> _TASK BRIEF_: Scan the material for "relocated". Copy every line it appears in.

> _THE INPUT_:

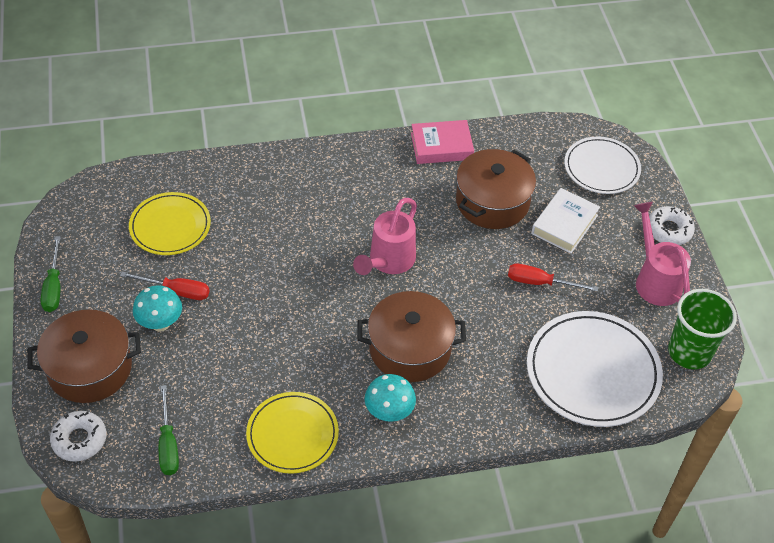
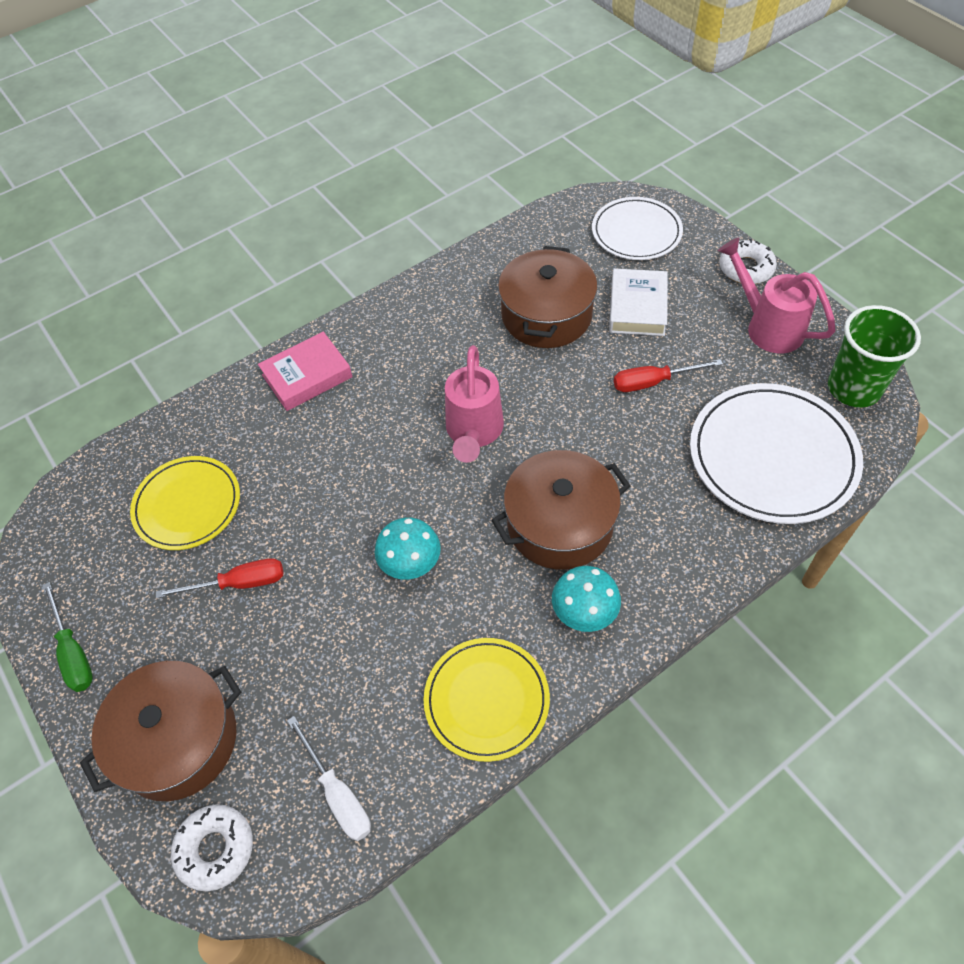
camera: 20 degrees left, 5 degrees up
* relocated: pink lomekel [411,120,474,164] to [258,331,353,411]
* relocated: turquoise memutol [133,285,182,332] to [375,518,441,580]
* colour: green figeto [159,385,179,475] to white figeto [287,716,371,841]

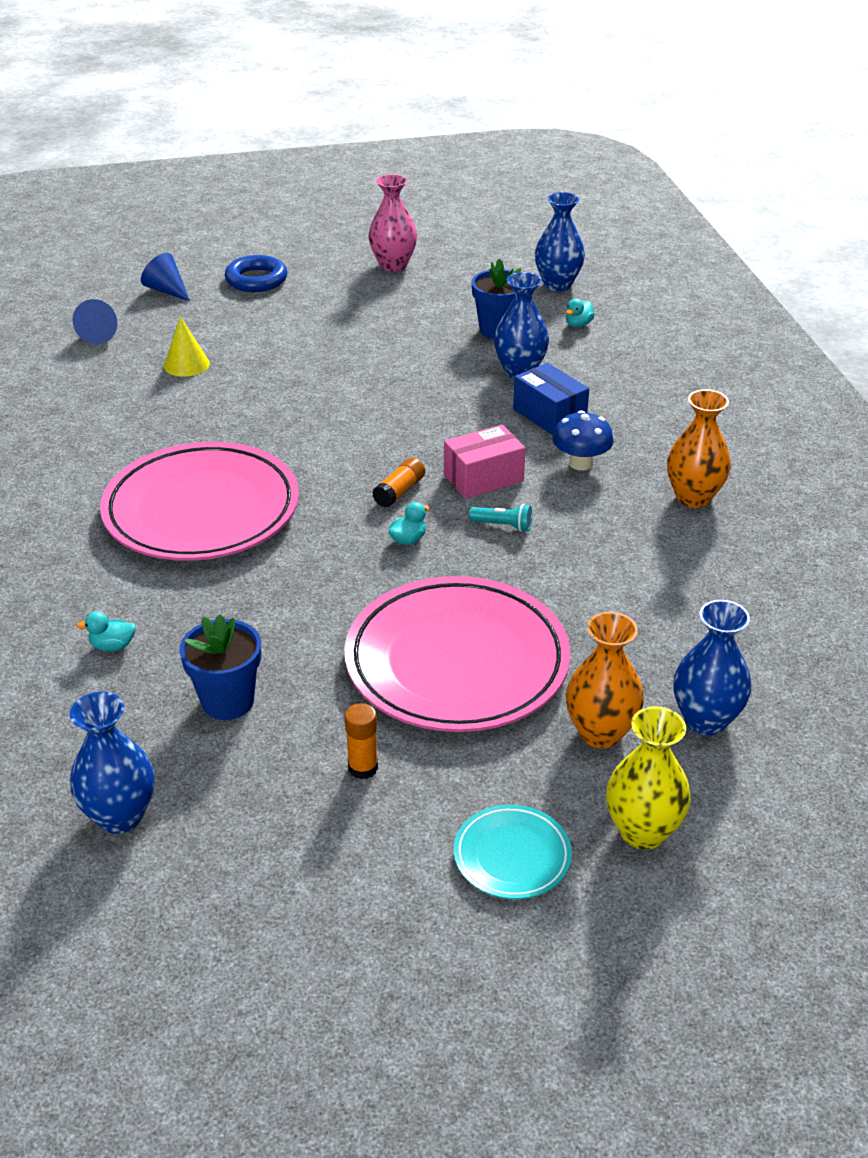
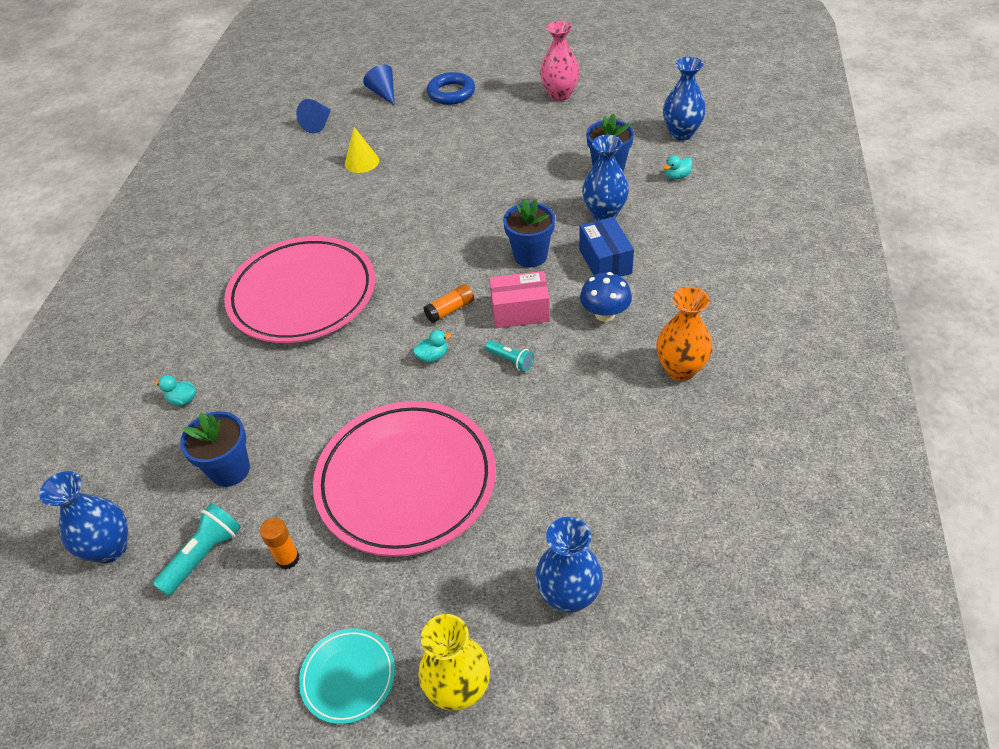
camera: 25 degrees right, 10 degrees up
* missing:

> _OUTPUT OF THE EXERCISE_:
* relocated: pink lomekel [411,120,474,164] to [258,331,353,411]
* relocated: turquoise memutol [133,285,182,332] to [375,518,441,580]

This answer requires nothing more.